**Exercise**
Check every line below for the word "green" and give only the number of lines where it appears.

**Stored data**
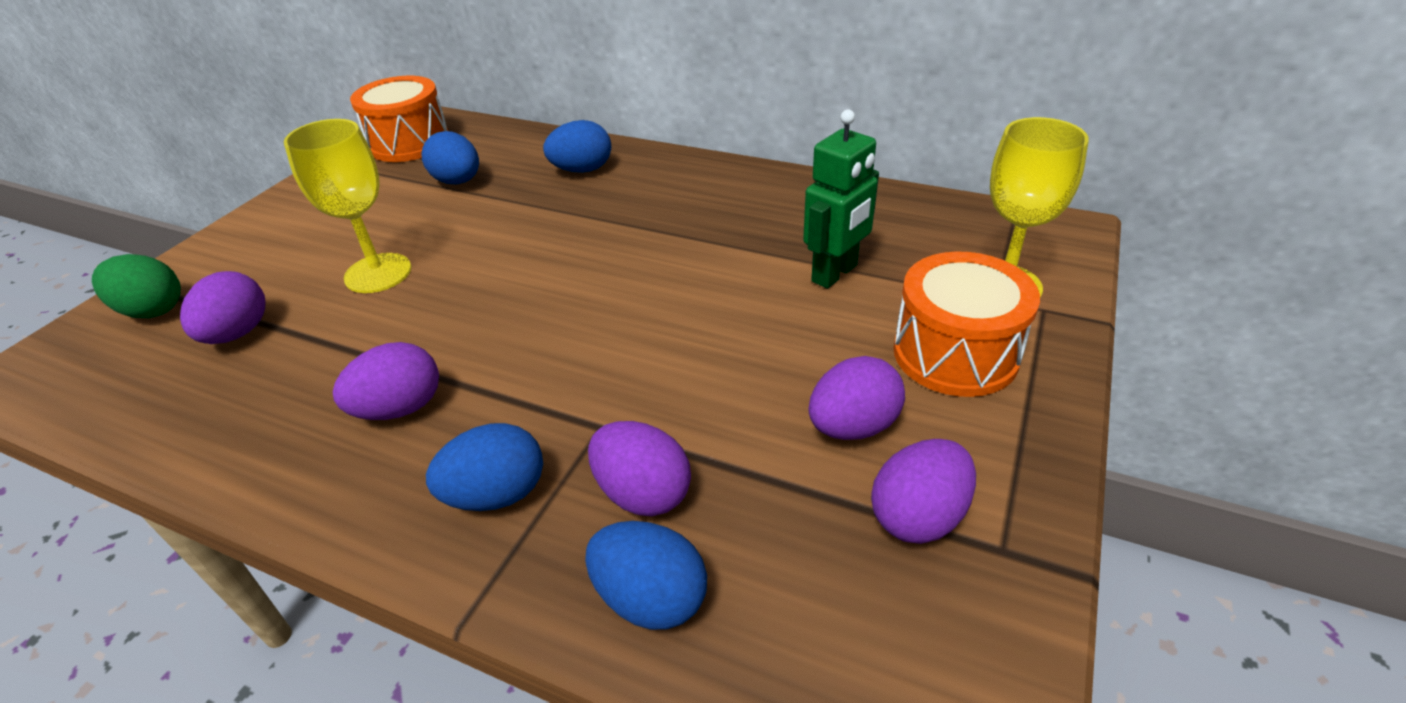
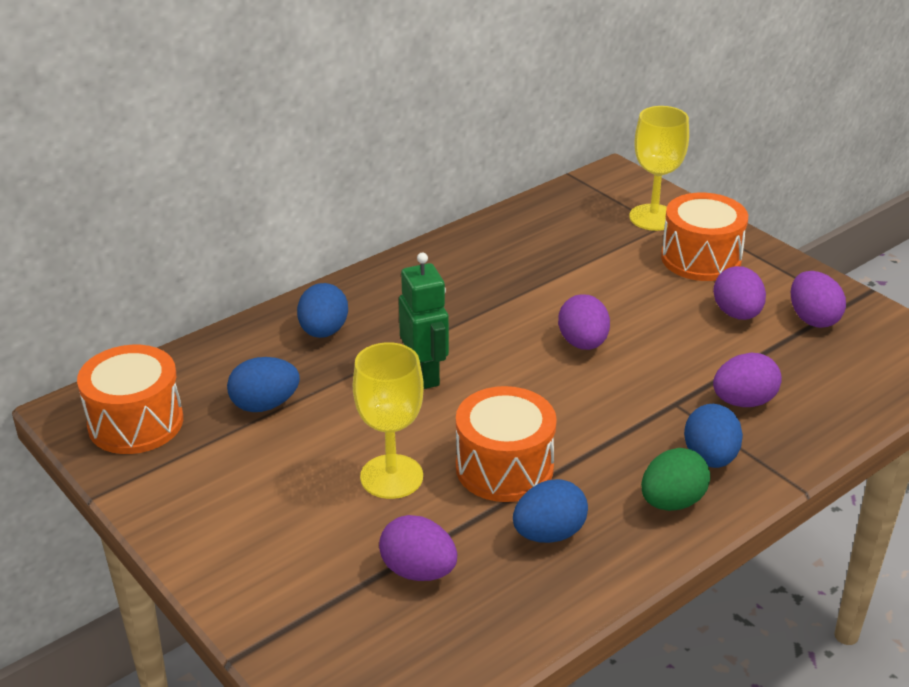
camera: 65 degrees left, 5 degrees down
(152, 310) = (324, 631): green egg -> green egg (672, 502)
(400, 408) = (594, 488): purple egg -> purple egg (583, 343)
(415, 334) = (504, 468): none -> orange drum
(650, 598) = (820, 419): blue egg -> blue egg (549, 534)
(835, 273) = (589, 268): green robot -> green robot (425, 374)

**Solution below**
2